§ Required action
Read through the data, and wherever a line holds the word "blue", write that line out.

§ Provided records
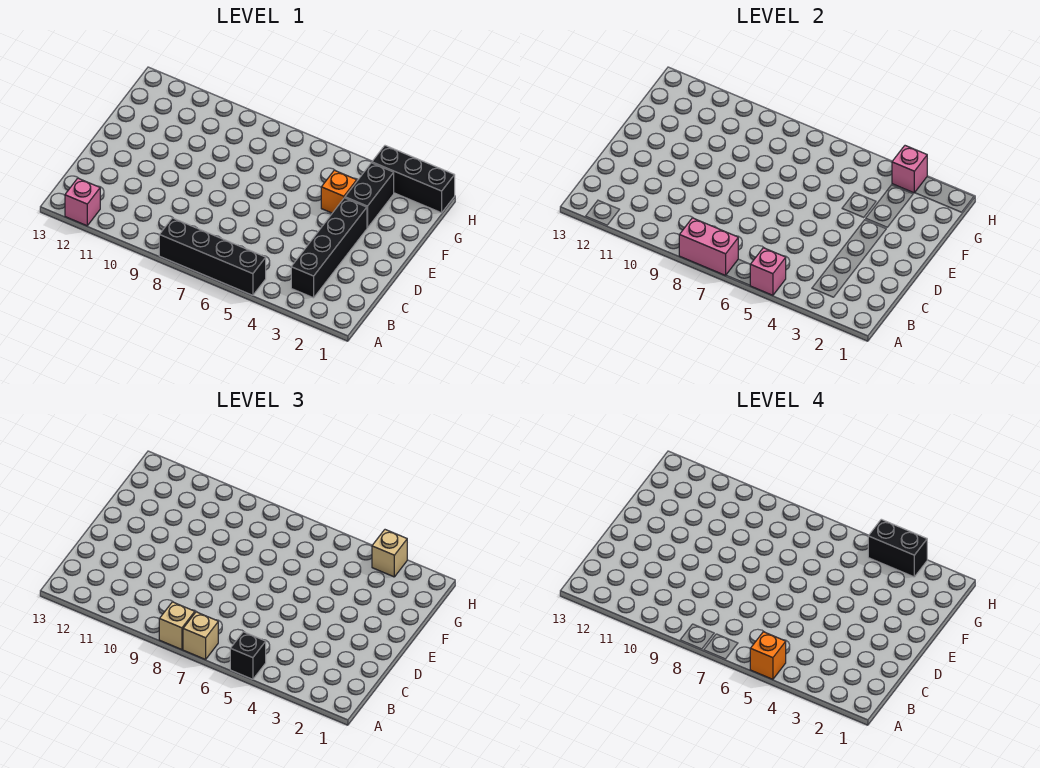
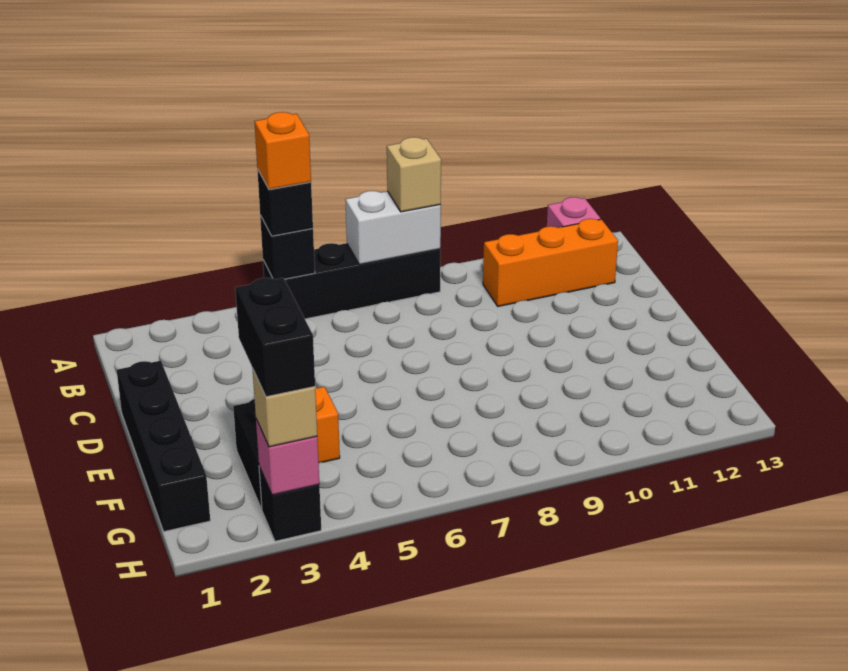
pink brick A5 level 2 -> black brick A5 level 2
pink brick A7:A8 level 2 -> white brick A7:A8 level 2
tan brick A7 level 3 -> none
black brick B3:E3 level 1 -> black brick D1:G1 level 1
none -> orange brick B10:B12 level 1
black brick H1:H3 level 1 -> black brick H3 level 1
black brick H3:H4 level 4 -> black brick G3:H3 level 4

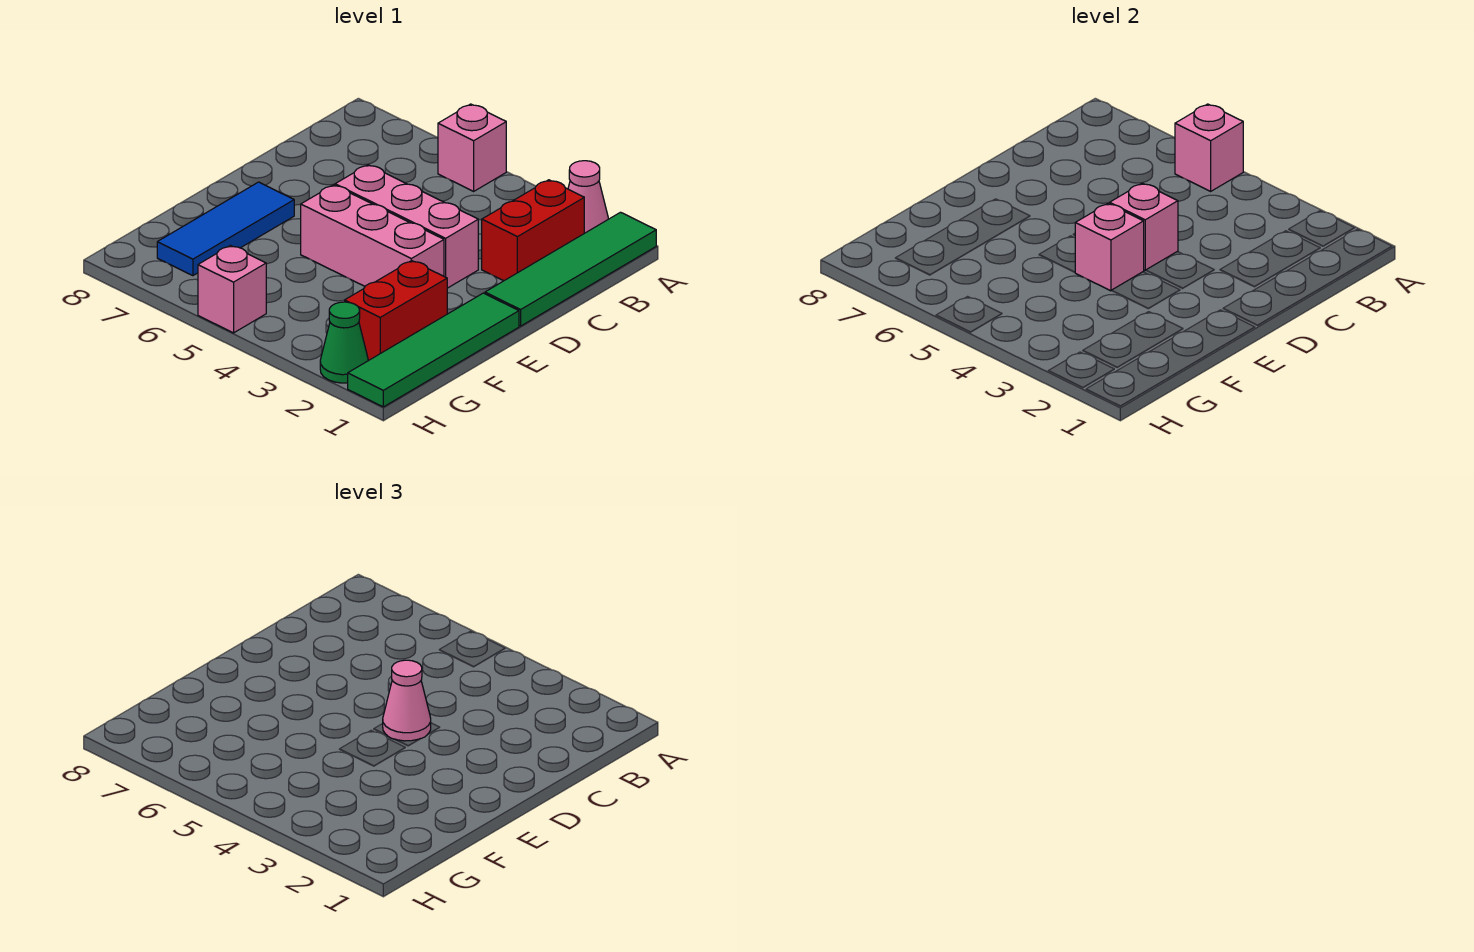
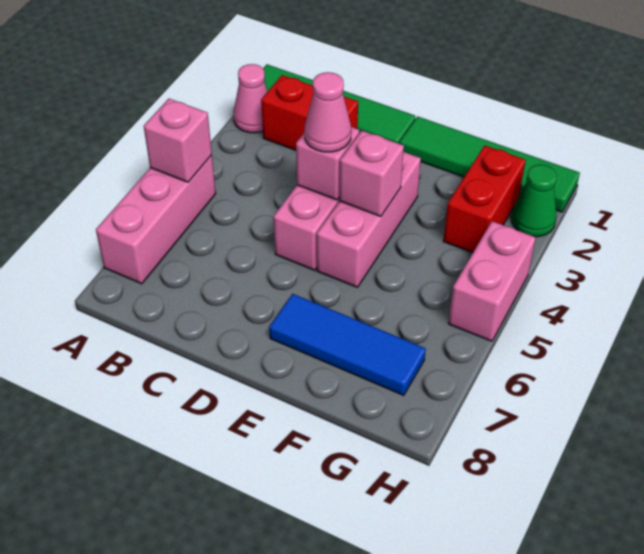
pink brick A5 level 1 -> pink brick A5:A7 level 1
red brick F2:G2 level 1 -> red brick G2:G3 level 1
pink brick H5 level 1 -> pink brick H4:H5 level 1

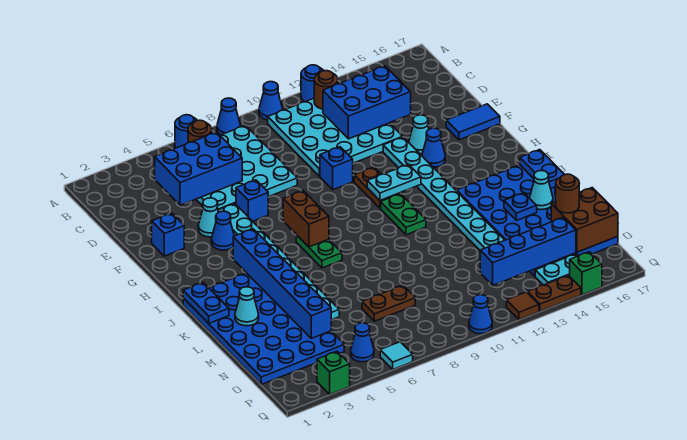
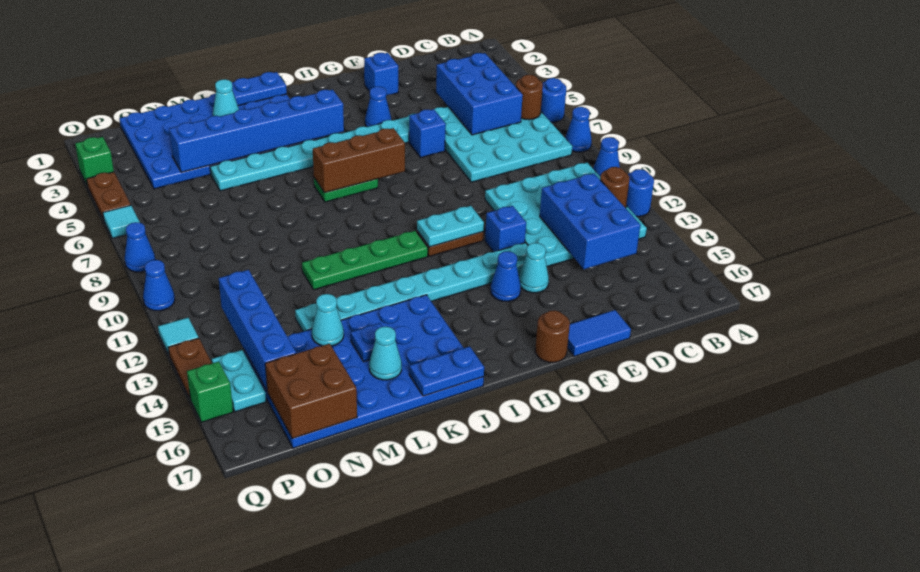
cyan cone F4 level 1 -> cyan cone M14 level 2
blue brick F10 level 1 -> blue brick F12 level 1
blue tile F16:F17 level 1 -> blue tile E17:F17 level 1
brown brick H7:I7 level 2 -> brown brick H7:J7 level 2
cyan plate H11:H12 level 2 -> cyan plate G11:H11 level 2
green plate I11:J11 level 1 -> green plate I11:L11 level 1
brown plate N7:N8 level 1 -> brown plate Q4:Q5 level 1
brown round brick N16 level 3 -> brown round brick G17 level 1
blue cone P5 level 1 -> blue cone Q8 level 1
brown tile Q12 level 1 -> cyan tile Q12 level 1

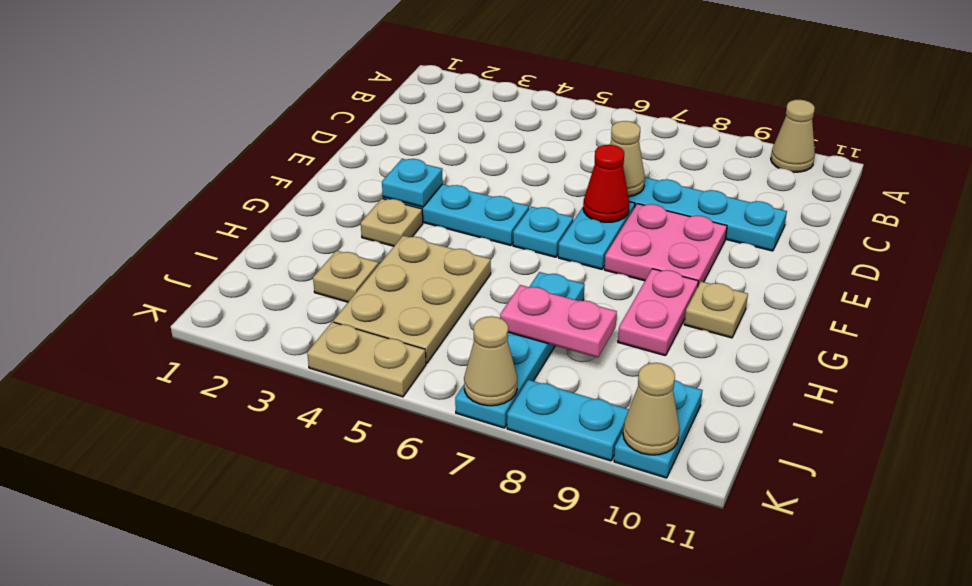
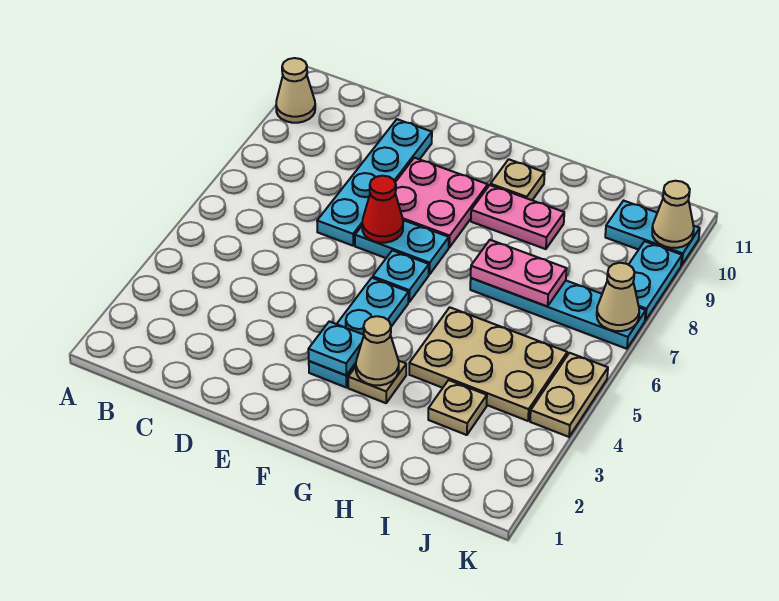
tan cone D7 level 2 -> tan cone G3 level 2
pink plate I7:I8 level 2 -> pink plate H7:I7 level 2

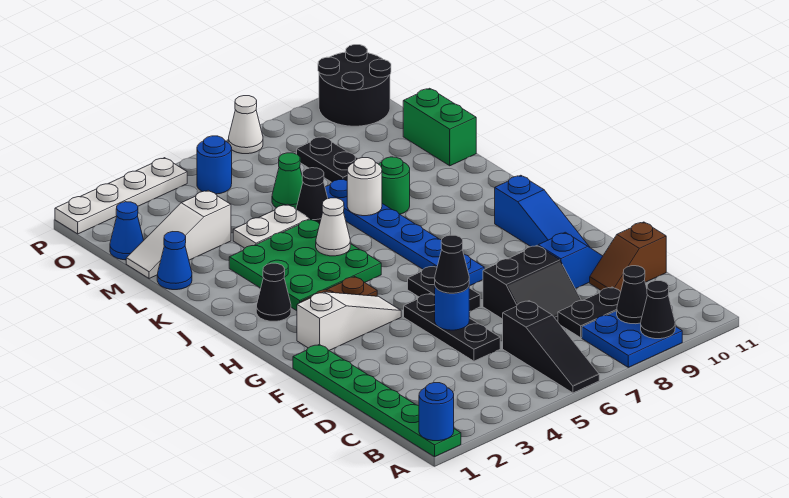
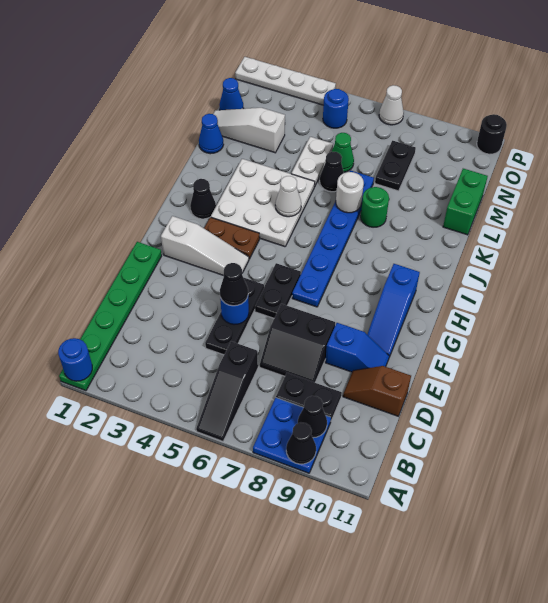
green plate I3:K5 level 1 -> white plate I3:K5 level 1
white plate L4:L5 level 1 -> white plate L5:M5 level 1
black round brick O10:P11 level 1 -> black round brick P11 level 1

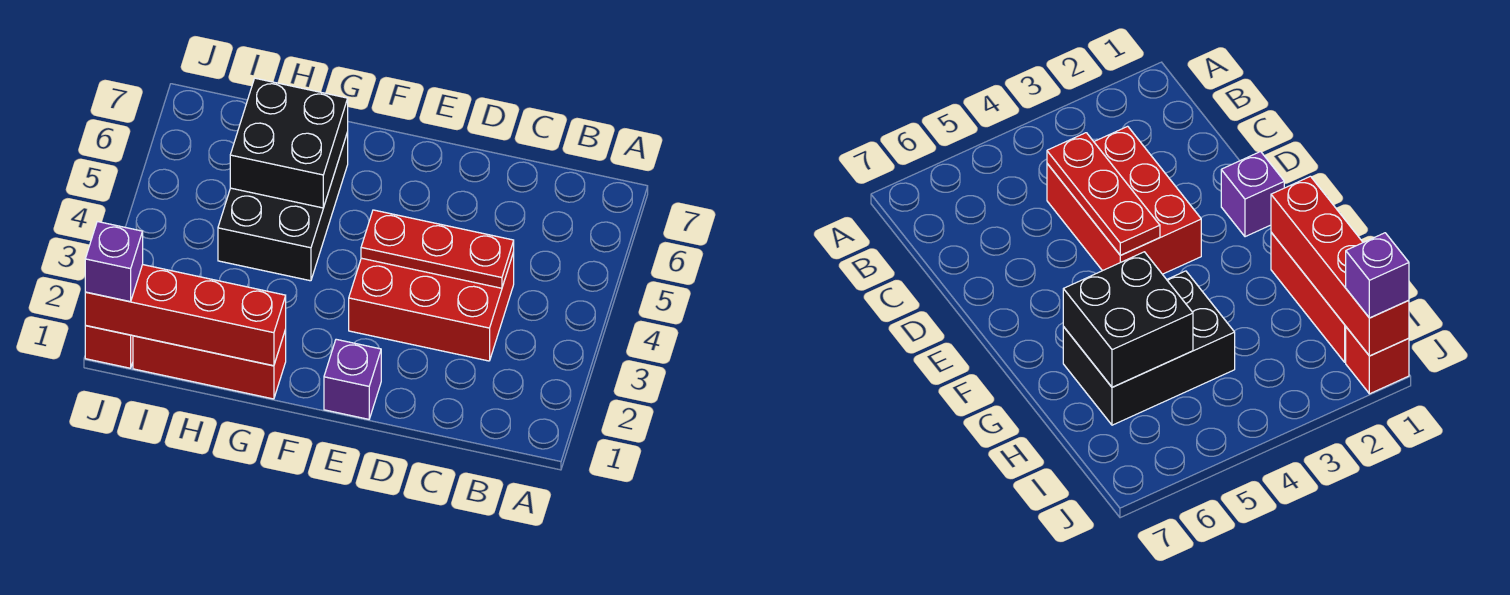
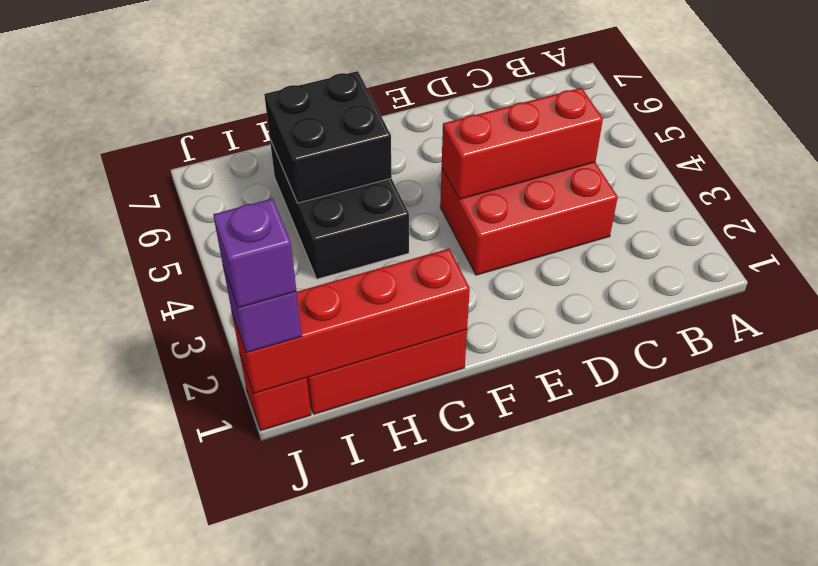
red plate C4:E4 level 2 -> red brick C4:E4 level 2
purple brick E1 level 1 -> purple brick J1 level 4

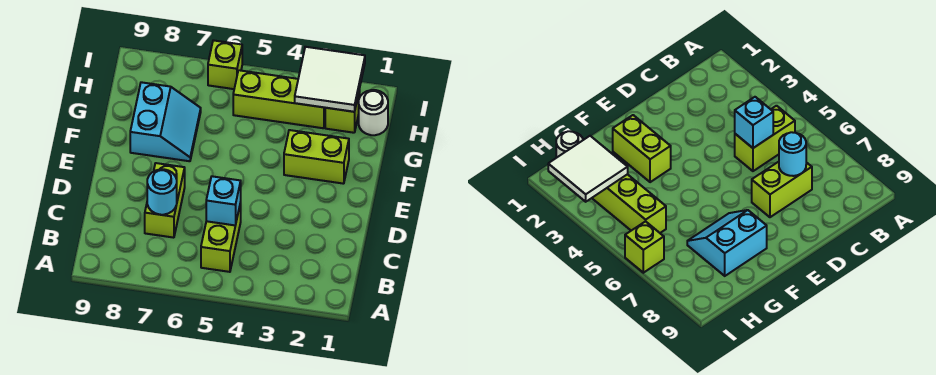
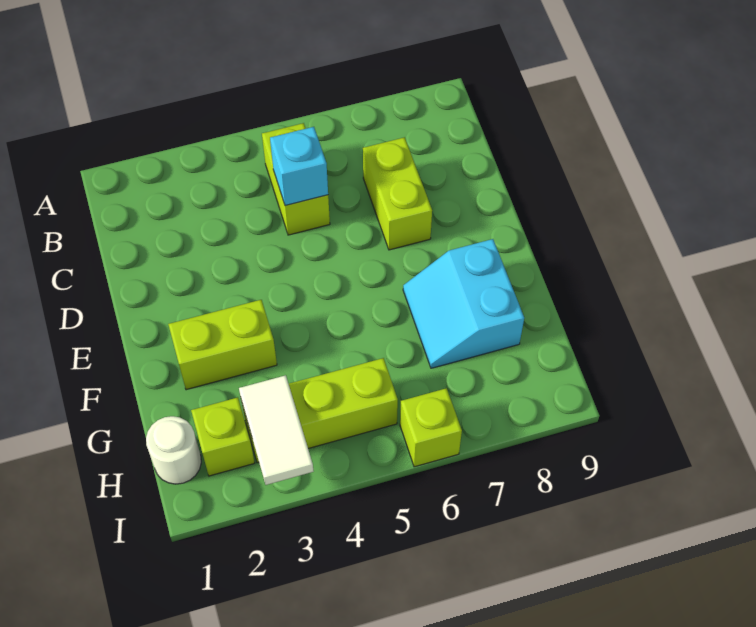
cyan round brick C7 level 2 -> none
white tile H2:I3 level 2 -> white tile H3:I3 level 2

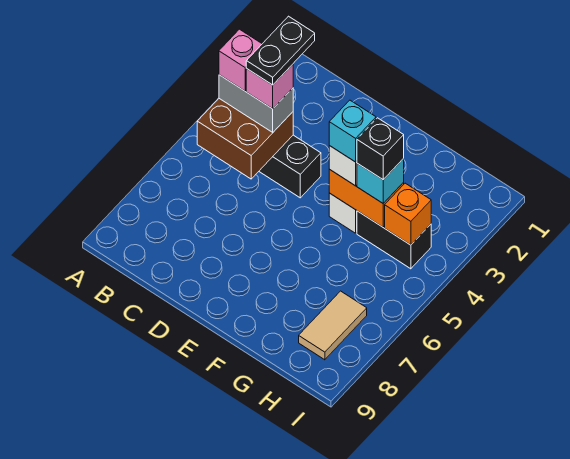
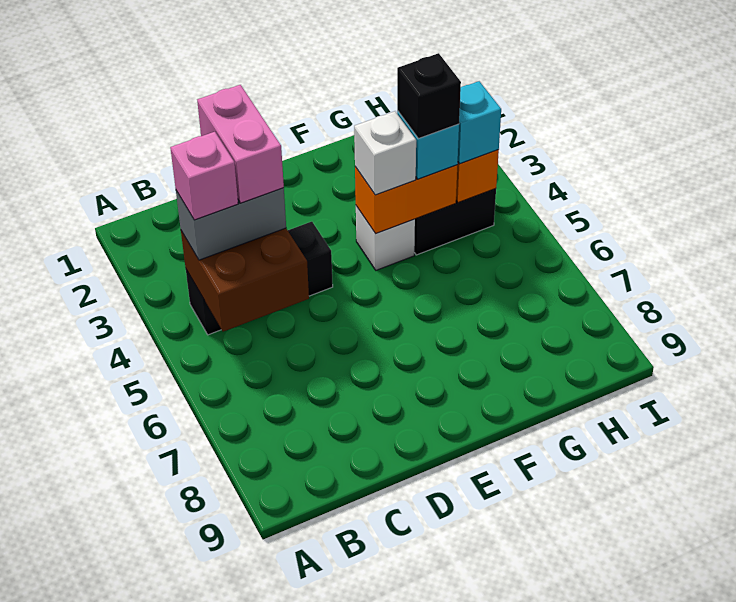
black plate C3:C4 level 5 -> none
pink brick C4 level 4 -> pink brick C3:C4 level 4
cyan brick F4 level 4 -> cyan brick H4 level 3
tan tile H7:H8 level 1 -> none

§ Final answer
blue brick F10 level 1 -> blue brick F12 level 1
blue tile F16:F17 level 1 -> blue tile E17:F17 level 1
blue cone P5 level 1 -> blue cone Q8 level 1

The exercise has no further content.